→ Work request
The answer must be a single number: the count of lines in the listing that hold the string "minus".

→ Information provided
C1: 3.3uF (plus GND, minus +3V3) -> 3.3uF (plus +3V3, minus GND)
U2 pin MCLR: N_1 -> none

--

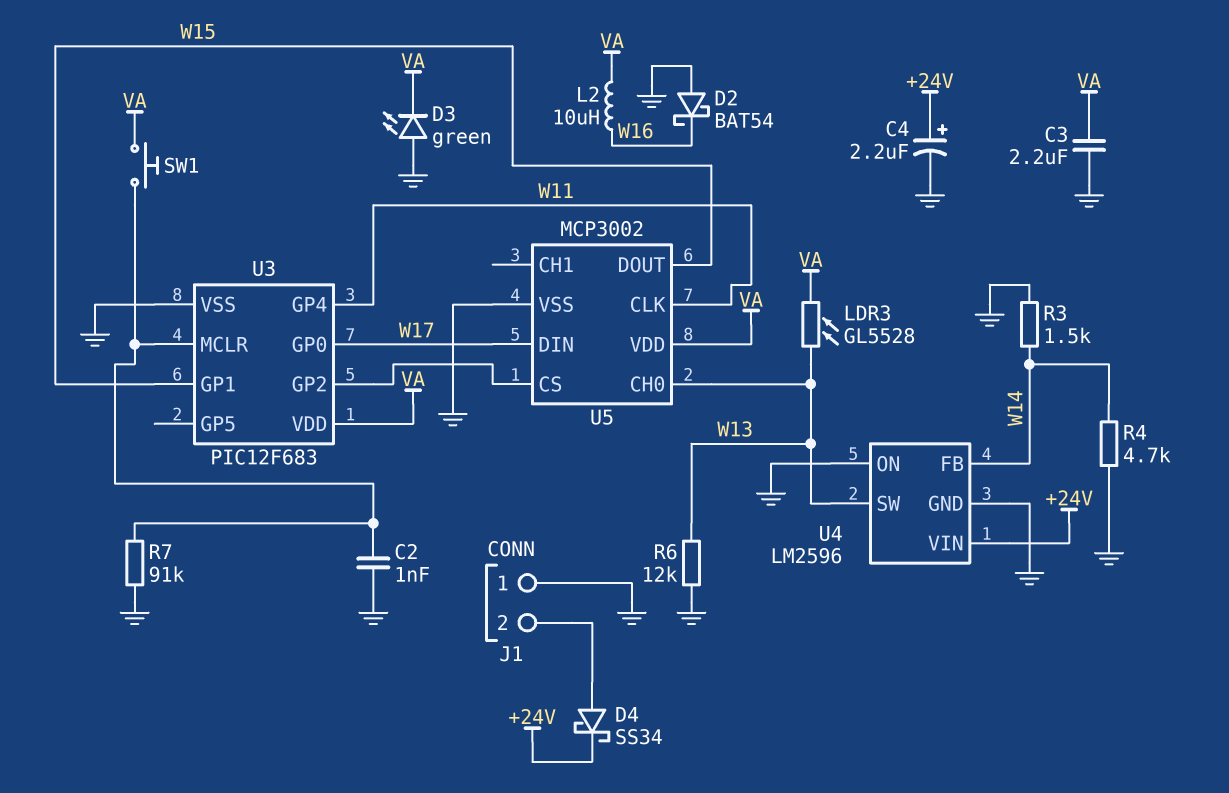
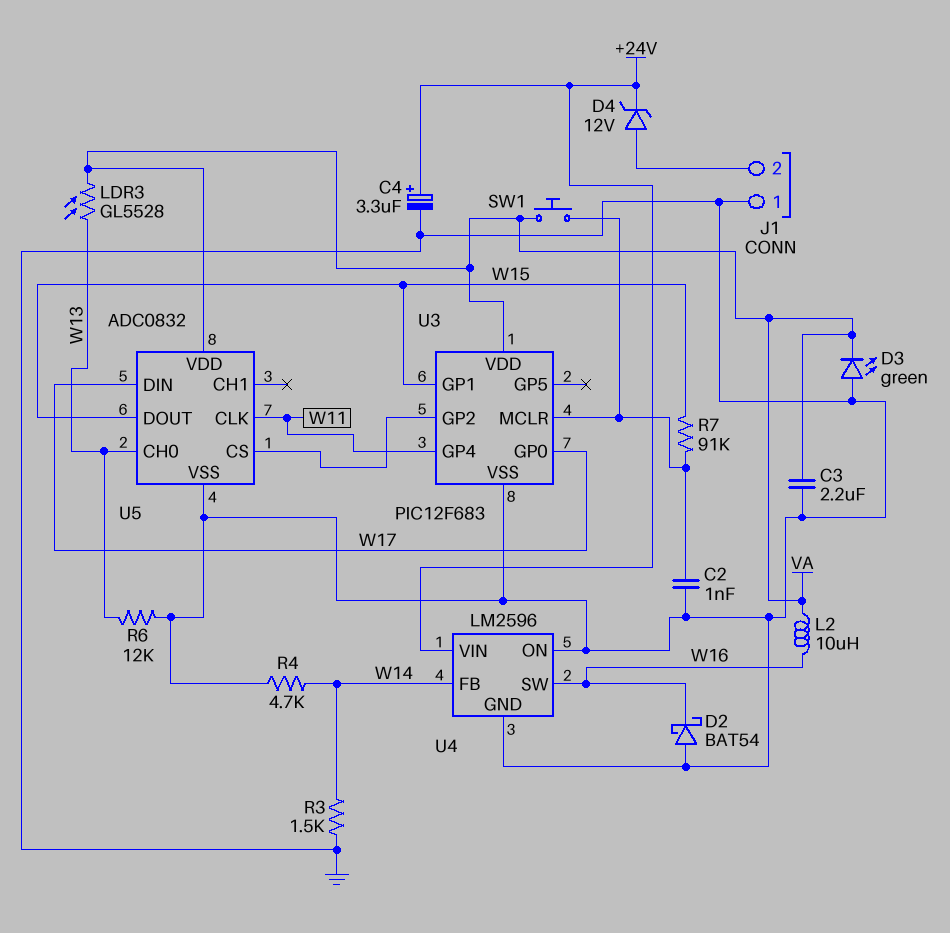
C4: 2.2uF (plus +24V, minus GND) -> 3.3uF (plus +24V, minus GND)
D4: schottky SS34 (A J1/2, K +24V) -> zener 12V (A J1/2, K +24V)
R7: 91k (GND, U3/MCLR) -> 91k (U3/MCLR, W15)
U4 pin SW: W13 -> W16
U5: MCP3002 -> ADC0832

...

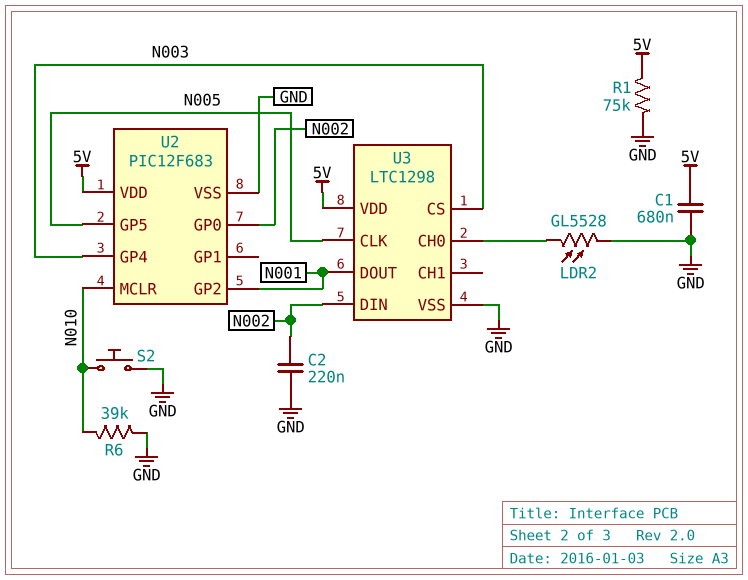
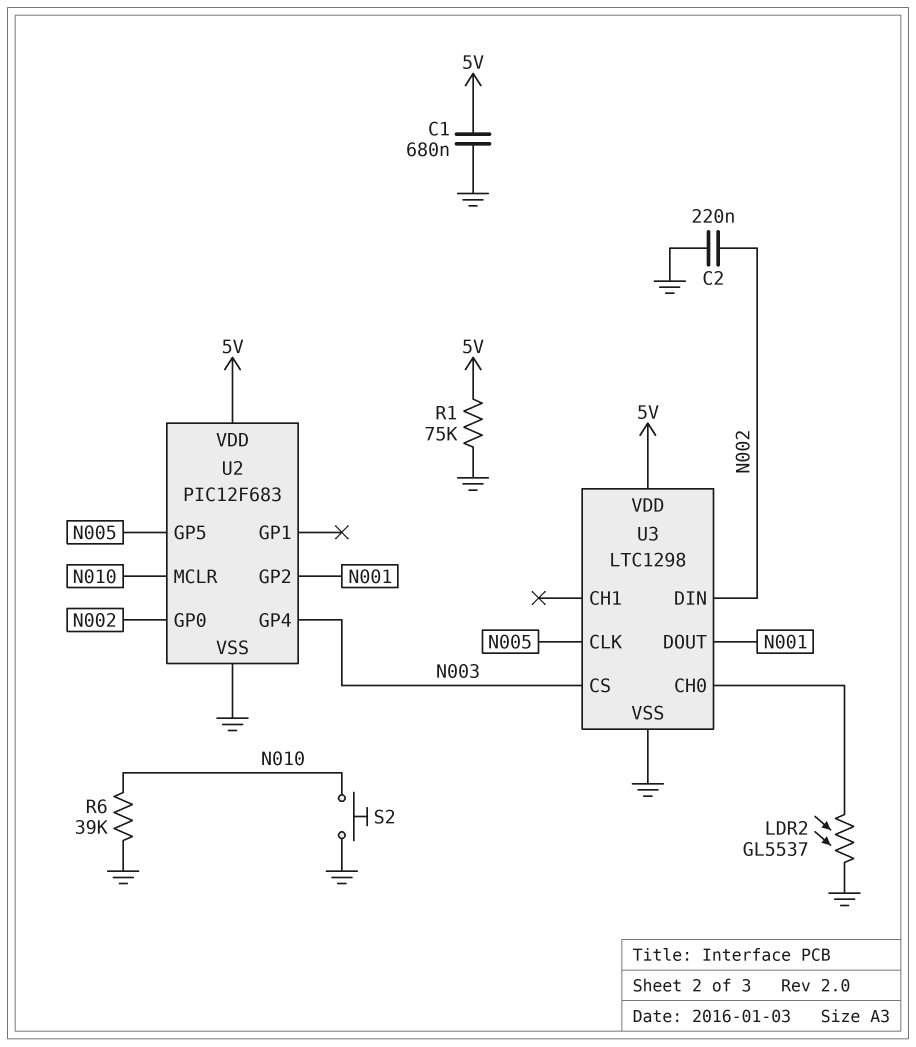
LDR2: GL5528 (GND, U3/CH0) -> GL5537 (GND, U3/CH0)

→ Solved problem
2